=== Section Start ===
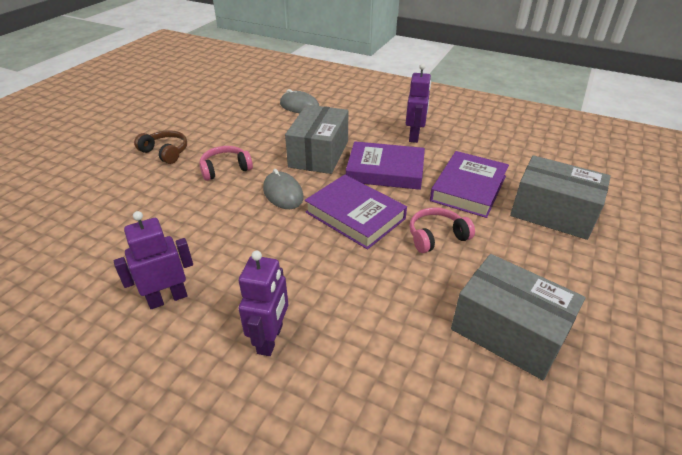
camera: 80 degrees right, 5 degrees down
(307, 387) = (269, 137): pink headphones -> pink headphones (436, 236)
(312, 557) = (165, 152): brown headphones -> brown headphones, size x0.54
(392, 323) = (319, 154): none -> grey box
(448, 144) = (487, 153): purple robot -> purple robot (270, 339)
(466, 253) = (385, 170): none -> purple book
=== Section End ===
- _Problem to work on_
Every line above should be returned word for word, with the pictures left behind.

- _Result of this task_
camera: 80 degrees right, 5 degrees down
(307, 387) = (269, 137): pink headphones -> pink headphones (436, 236)
(312, 557) = (165, 152): brown headphones -> brown headphones, size x0.54
(392, 323) = (319, 154): none -> grey box
(448, 144) = (487, 153): purple robot -> purple robot (270, 339)
(466, 253) = (385, 170): none -> purple book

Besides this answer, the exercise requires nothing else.